Segment Start: DATA FOR PROCESSING
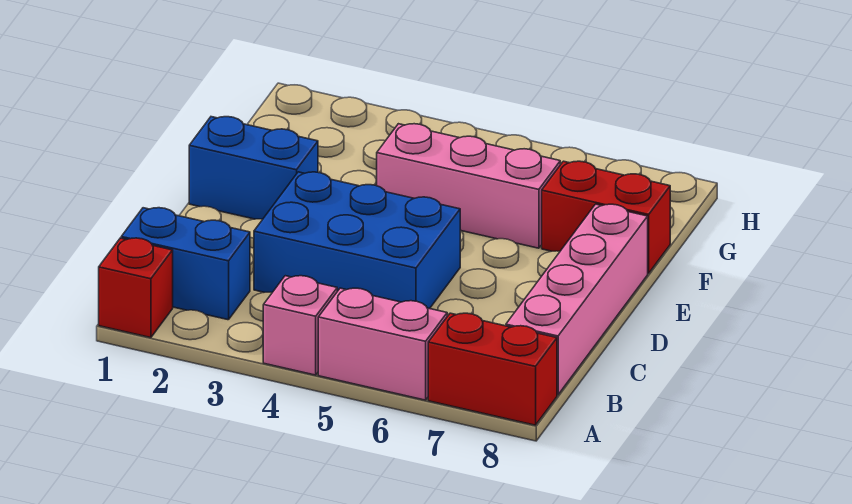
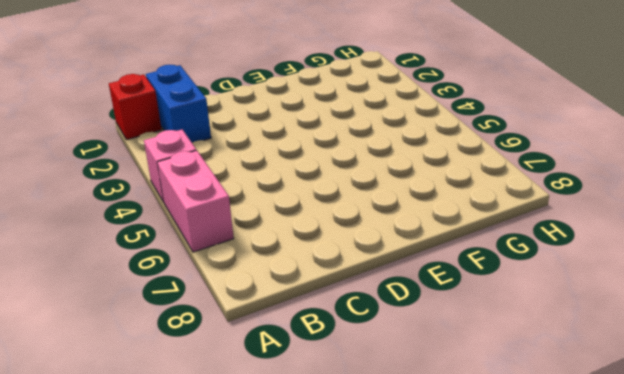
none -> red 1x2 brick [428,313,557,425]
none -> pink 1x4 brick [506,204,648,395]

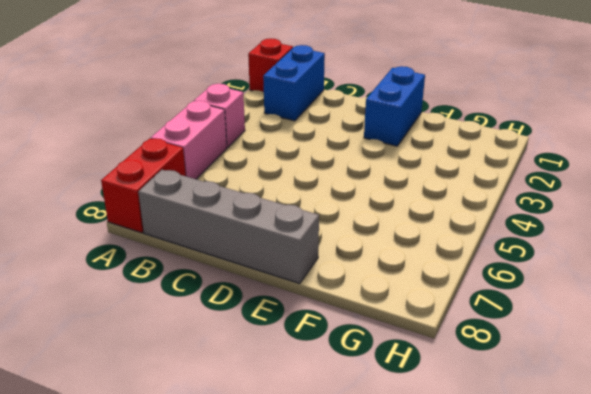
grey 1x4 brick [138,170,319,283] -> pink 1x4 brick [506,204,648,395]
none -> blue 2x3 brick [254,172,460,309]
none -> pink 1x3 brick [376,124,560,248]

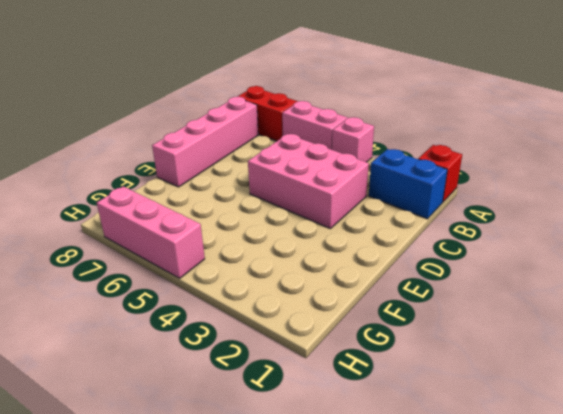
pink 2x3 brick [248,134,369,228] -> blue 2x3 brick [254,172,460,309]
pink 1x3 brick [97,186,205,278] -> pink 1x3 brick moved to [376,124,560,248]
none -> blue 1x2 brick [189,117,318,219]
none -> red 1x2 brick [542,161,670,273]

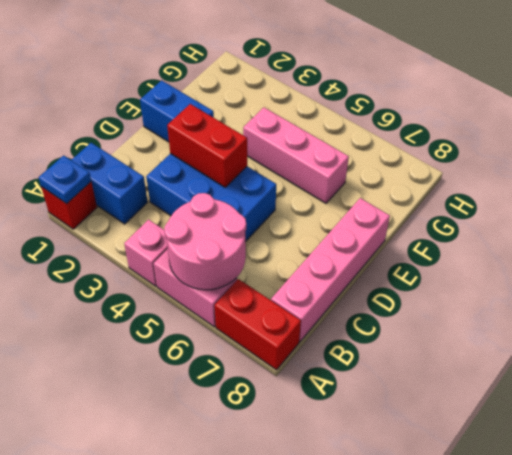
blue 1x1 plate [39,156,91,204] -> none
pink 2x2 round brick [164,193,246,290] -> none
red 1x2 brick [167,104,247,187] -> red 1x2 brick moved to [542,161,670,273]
Segment End: DATA FOR PROCESSING
Segment Start: DATA FOR PROCESSING
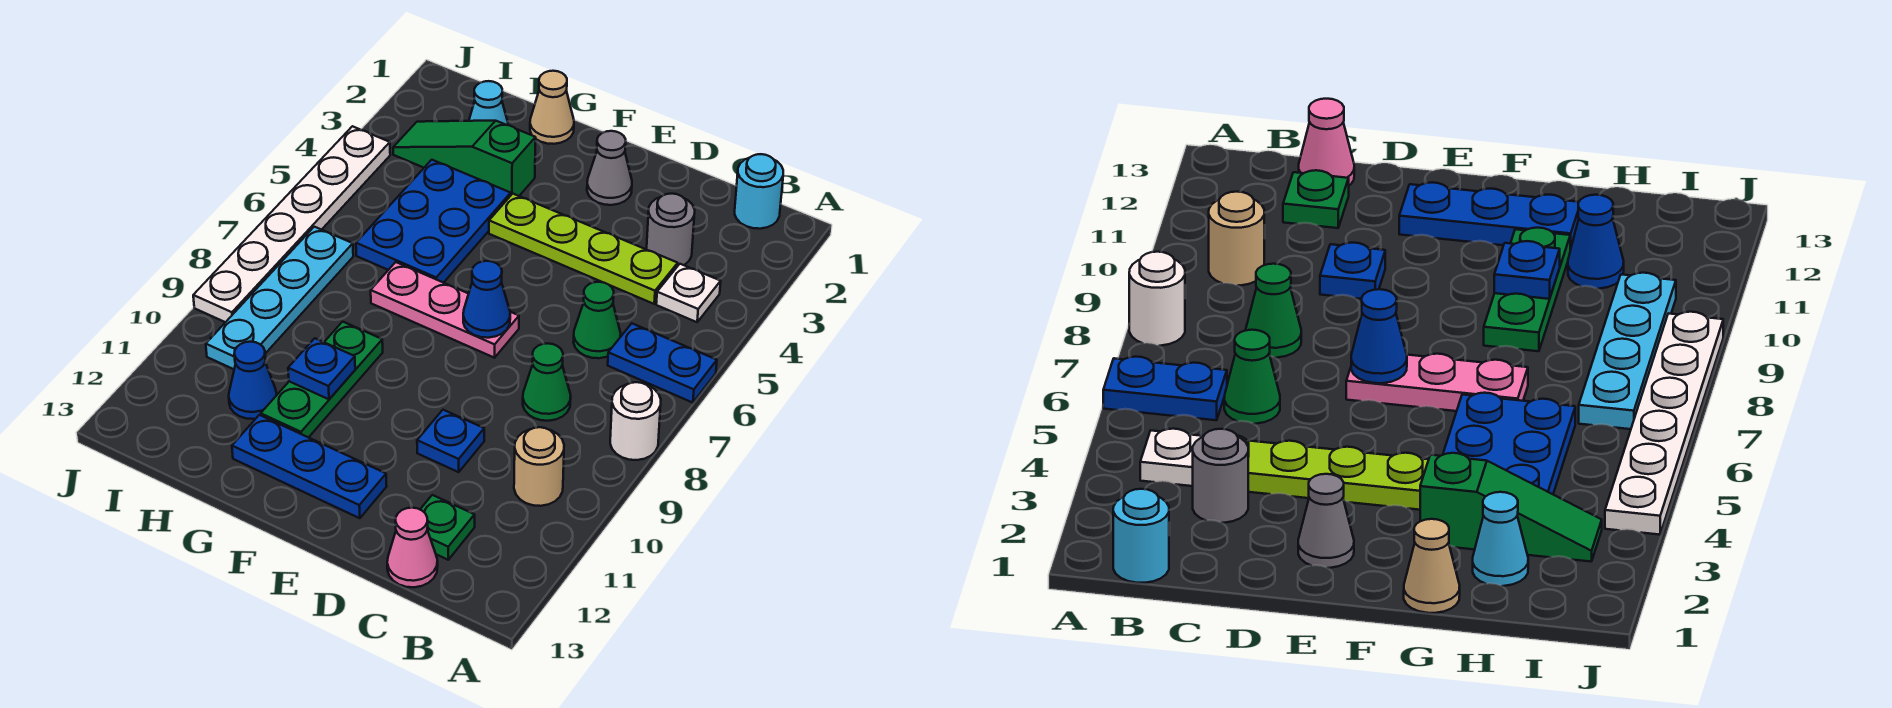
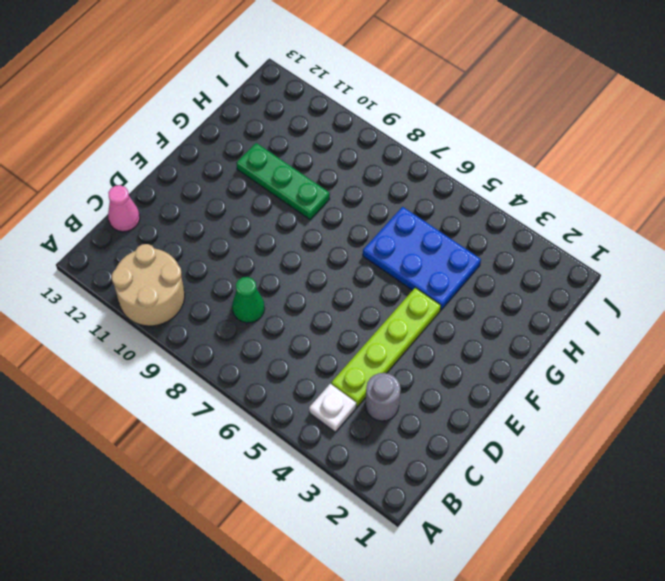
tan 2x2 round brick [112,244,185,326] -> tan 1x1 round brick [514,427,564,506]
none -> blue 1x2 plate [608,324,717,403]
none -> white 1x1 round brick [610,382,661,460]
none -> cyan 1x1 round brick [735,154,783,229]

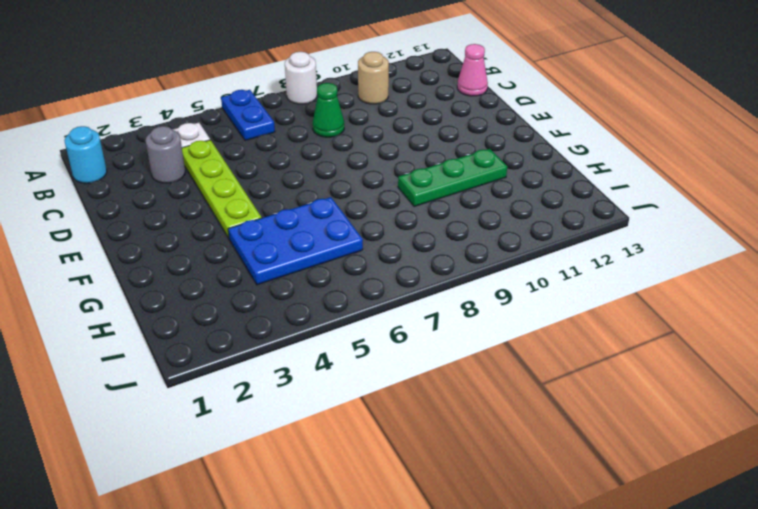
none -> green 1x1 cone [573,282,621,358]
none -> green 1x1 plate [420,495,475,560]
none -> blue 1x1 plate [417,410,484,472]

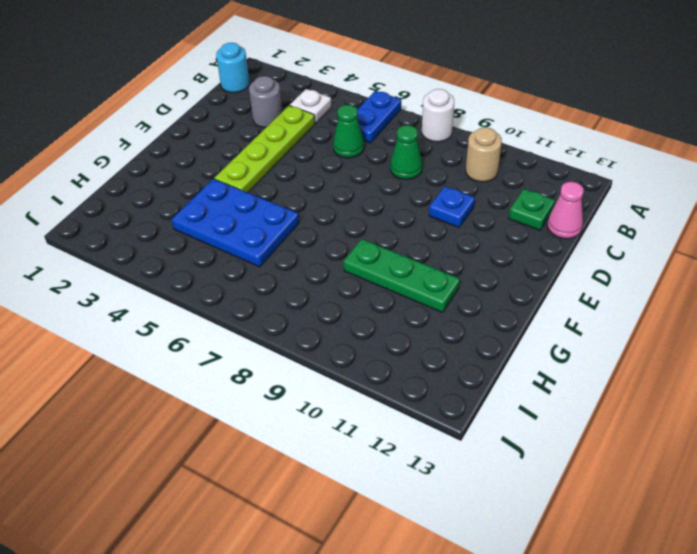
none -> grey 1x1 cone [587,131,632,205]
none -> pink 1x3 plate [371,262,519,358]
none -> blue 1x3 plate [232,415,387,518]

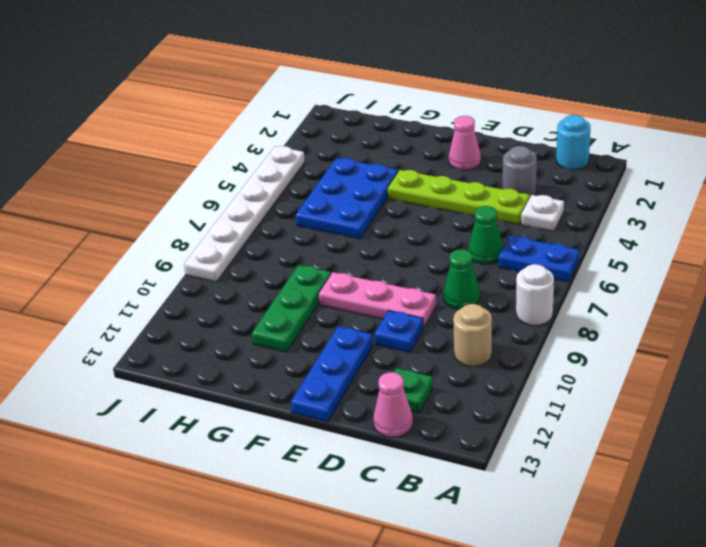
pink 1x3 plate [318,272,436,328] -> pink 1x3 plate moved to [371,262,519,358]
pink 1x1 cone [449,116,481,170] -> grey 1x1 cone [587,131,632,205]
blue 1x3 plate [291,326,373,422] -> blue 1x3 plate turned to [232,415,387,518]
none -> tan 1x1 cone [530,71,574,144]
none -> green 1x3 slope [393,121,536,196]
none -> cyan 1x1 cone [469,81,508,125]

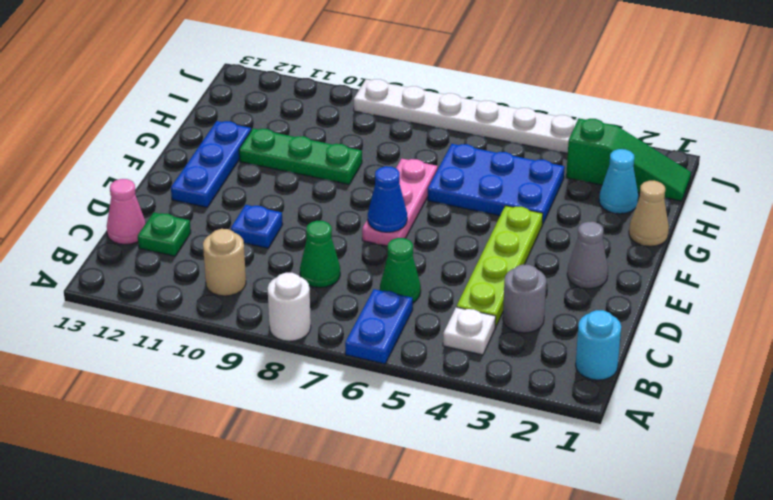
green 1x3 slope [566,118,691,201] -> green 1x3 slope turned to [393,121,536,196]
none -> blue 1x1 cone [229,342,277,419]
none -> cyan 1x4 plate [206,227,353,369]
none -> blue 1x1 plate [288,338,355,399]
Segment End: DATA FOR PROCESSING
WHAT THE TASK REQUIRES – Exact copy, pictures excluded: from the line with "none -> red 1x2 brick [428,313,557,425]" up to and including the line with "pink 2x3 brick" in the data above.

TASK RESPONSE –
none -> red 1x2 brick [428,313,557,425]
none -> pink 1x4 brick [506,204,648,395]

grey 1x4 brick [138,170,319,283] -> pink 1x4 brick [506,204,648,395]
none -> blue 2x3 brick [254,172,460,309]
none -> pink 1x3 brick [376,124,560,248]

pink 2x3 brick [248,134,369,228] -> blue 2x3 brick [254,172,460,309]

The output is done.